------ Records shown ------
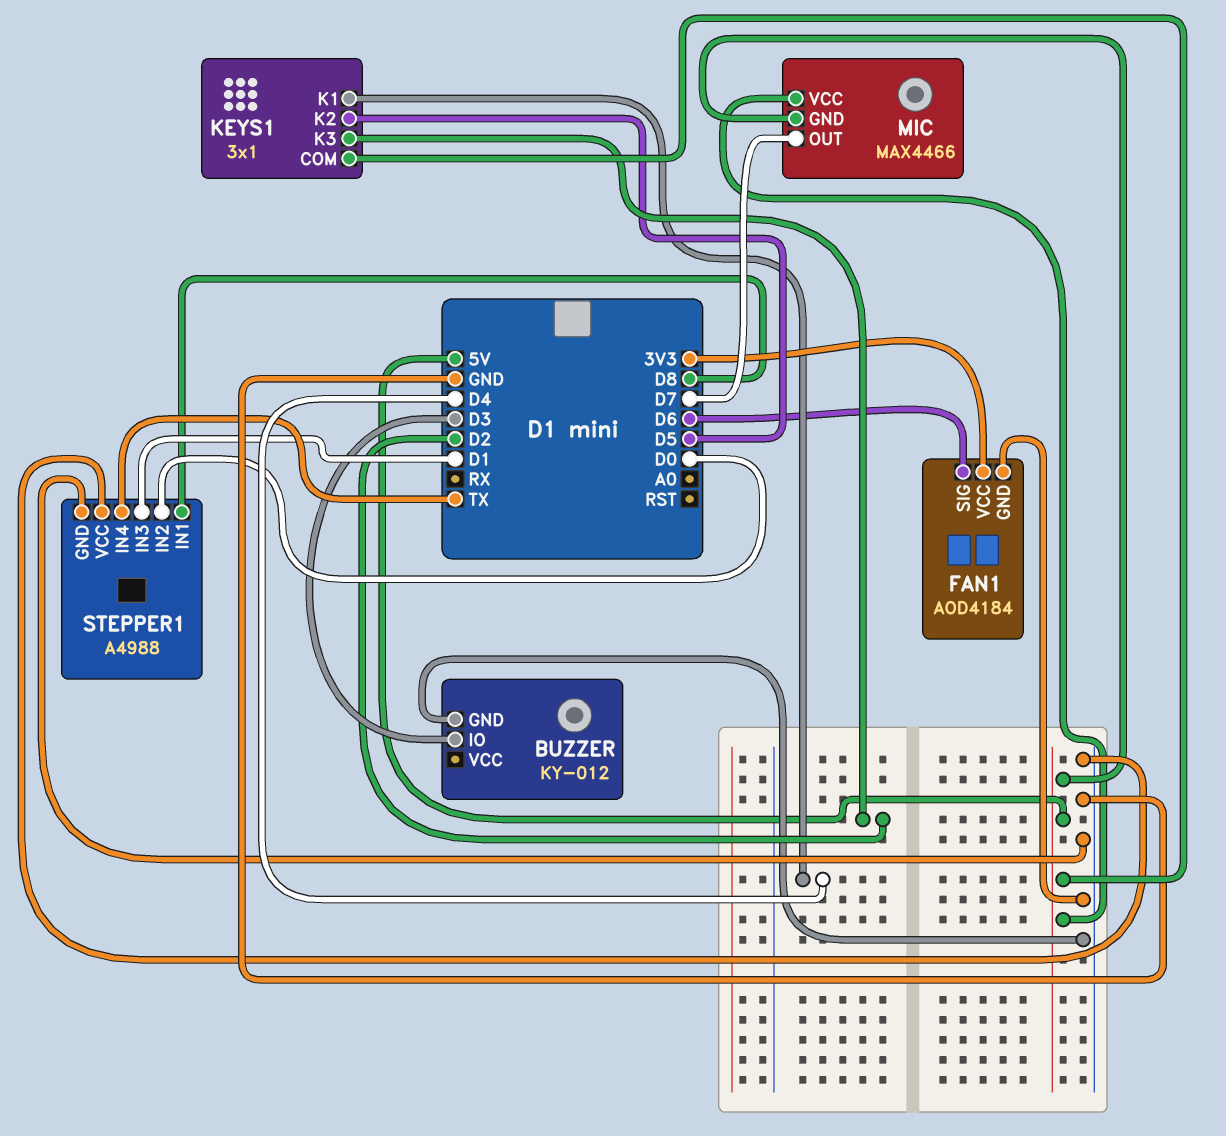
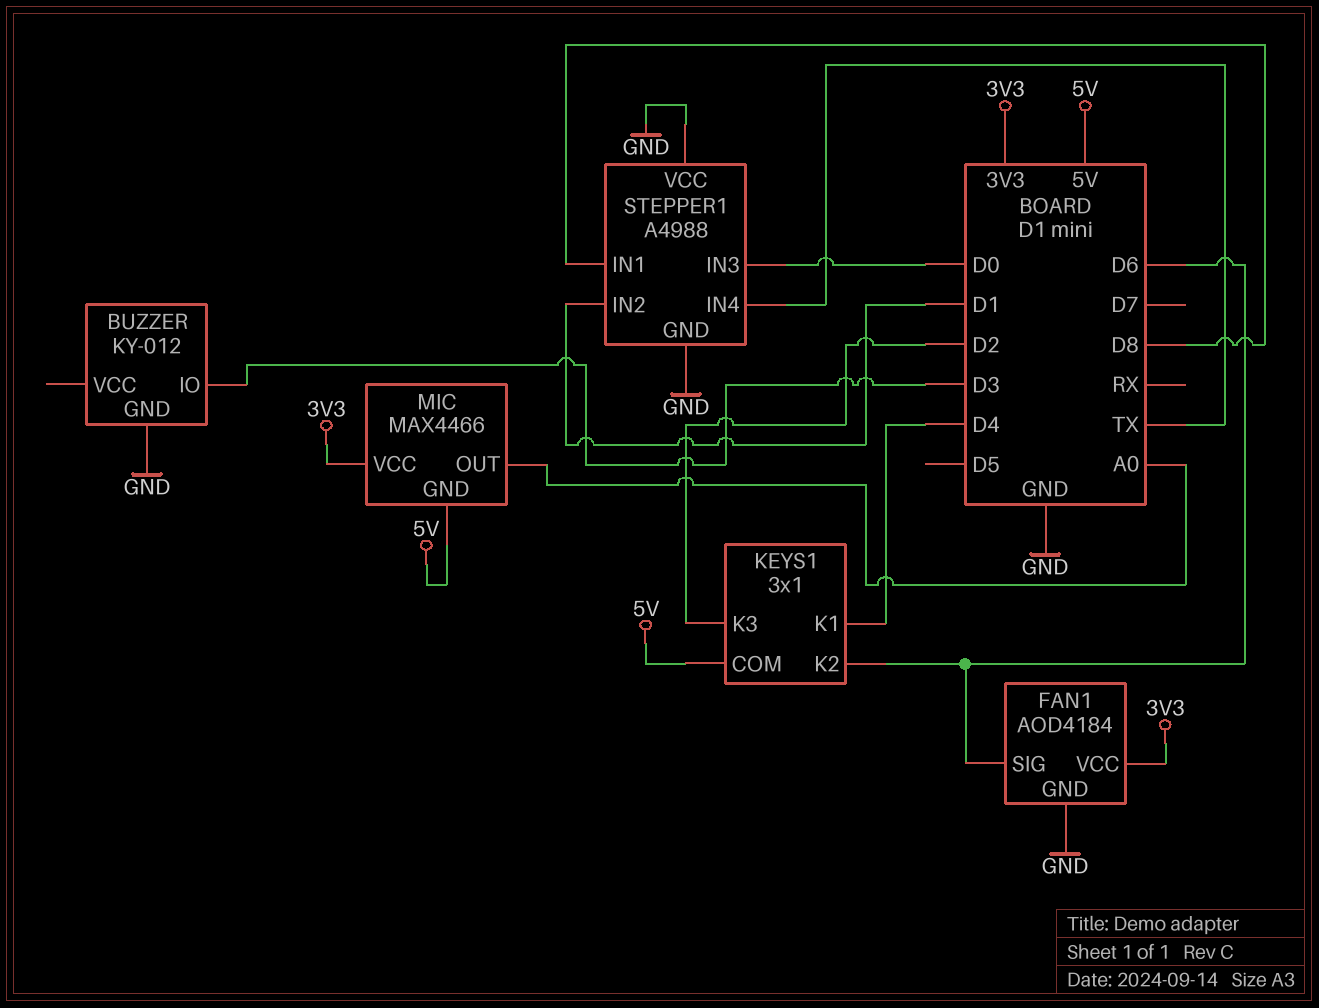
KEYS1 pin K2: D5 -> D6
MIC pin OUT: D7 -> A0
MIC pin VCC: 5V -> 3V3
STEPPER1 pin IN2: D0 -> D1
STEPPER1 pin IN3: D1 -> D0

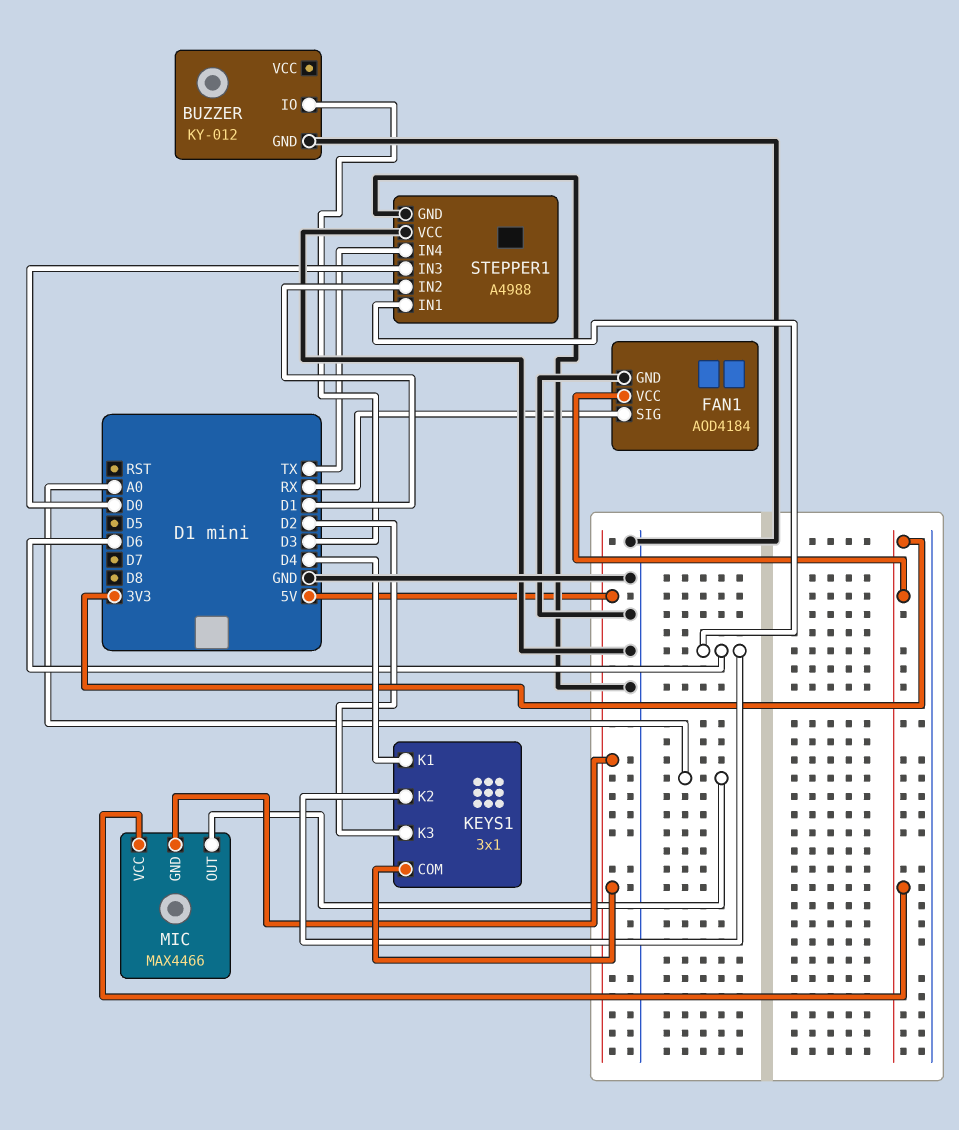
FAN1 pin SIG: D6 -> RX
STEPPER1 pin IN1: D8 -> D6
------
------ Records shown ------
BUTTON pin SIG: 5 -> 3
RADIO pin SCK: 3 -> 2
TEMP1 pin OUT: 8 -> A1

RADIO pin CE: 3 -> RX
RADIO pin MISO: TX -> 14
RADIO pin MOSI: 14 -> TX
------
→ **Your assignment**:
The copy should hold exactly the lines above from the one with "KEYS1 pin K2: D5 -> D6" through the one with "STEPPER1 pin IN1: D8 -> D6", both ends counted, and no pictures at all.

→ **Your solution**:
KEYS1 pin K2: D5 -> D6
MIC pin OUT: D7 -> A0
MIC pin VCC: 5V -> 3V3
STEPPER1 pin IN2: D0 -> D1
STEPPER1 pin IN3: D1 -> D0

FAN1 pin SIG: D6 -> RX
STEPPER1 pin IN1: D8 -> D6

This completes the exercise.